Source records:
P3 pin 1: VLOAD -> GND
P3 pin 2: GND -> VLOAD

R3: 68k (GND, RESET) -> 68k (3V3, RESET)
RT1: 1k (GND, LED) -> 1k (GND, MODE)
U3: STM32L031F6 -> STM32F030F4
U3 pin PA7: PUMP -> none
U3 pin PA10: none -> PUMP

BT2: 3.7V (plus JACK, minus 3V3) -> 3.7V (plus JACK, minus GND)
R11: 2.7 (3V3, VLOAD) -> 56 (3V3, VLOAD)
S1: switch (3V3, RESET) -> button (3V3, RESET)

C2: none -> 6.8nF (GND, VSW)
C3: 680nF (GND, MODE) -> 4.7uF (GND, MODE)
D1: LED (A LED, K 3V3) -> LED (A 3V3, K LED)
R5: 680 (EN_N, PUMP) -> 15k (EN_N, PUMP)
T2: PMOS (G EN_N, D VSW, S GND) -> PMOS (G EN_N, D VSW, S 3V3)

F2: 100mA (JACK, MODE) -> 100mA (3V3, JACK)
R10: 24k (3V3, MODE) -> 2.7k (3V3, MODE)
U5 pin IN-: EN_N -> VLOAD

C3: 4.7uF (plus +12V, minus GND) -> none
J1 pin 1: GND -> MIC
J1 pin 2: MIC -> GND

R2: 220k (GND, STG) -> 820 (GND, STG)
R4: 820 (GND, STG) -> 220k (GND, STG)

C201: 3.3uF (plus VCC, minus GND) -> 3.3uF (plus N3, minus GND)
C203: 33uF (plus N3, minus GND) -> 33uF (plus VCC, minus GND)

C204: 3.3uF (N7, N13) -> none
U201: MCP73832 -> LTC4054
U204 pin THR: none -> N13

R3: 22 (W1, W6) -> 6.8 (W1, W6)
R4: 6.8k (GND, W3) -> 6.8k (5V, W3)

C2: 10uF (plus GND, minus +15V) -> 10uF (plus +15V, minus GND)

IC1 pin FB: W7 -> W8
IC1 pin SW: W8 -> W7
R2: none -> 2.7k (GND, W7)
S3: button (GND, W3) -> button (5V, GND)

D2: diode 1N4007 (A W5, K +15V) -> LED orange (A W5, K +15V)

## To do
Write the data out again, verbatim.

## Completed exercise
P3 pin 1: VLOAD -> GND
P3 pin 2: GND -> VLOAD

R3: 68k (GND, RESET) -> 68k (3V3, RESET)
RT1: 1k (GND, LED) -> 1k (GND, MODE)
U3: STM32L031F6 -> STM32F030F4
U3 pin PA7: PUMP -> none
U3 pin PA10: none -> PUMP

BT2: 3.7V (plus JACK, minus 3V3) -> 3.7V (plus JACK, minus GND)
R11: 2.7 (3V3, VLOAD) -> 56 (3V3, VLOAD)
S1: switch (3V3, RESET) -> button (3V3, RESET)

C2: none -> 6.8nF (GND, VSW)
C3: 680nF (GND, MODE) -> 4.7uF (GND, MODE)
D1: LED (A LED, K 3V3) -> LED (A 3V3, K LED)
R5: 680 (EN_N, PUMP) -> 15k (EN_N, PUMP)
T2: PMOS (G EN_N, D VSW, S GND) -> PMOS (G EN_N, D VSW, S 3V3)

F2: 100mA (JACK, MODE) -> 100mA (3V3, JACK)
R10: 24k (3V3, MODE) -> 2.7k (3V3, MODE)
U5 pin IN-: EN_N -> VLOAD

C3: 4.7uF (plus +12V, minus GND) -> none
J1 pin 1: GND -> MIC
J1 pin 2: MIC -> GND

R2: 220k (GND, STG) -> 820 (GND, STG)
R4: 820 (GND, STG) -> 220k (GND, STG)

C201: 3.3uF (plus VCC, minus GND) -> 3.3uF (plus N3, minus GND)
C203: 33uF (plus N3, minus GND) -> 33uF (plus VCC, minus GND)

C204: 3.3uF (N7, N13) -> none
U201: MCP73832 -> LTC4054
U204 pin THR: none -> N13

R3: 22 (W1, W6) -> 6.8 (W1, W6)
R4: 6.8k (GND, W3) -> 6.8k (5V, W3)

C2: 10uF (plus GND, minus +15V) -> 10uF (plus +15V, minus GND)

IC1 pin FB: W7 -> W8
IC1 pin SW: W8 -> W7
R2: none -> 2.7k (GND, W7)
S3: button (GND, W3) -> button (5V, GND)

D2: diode 1N4007 (A W5, K +15V) -> LED orange (A W5, K +15V)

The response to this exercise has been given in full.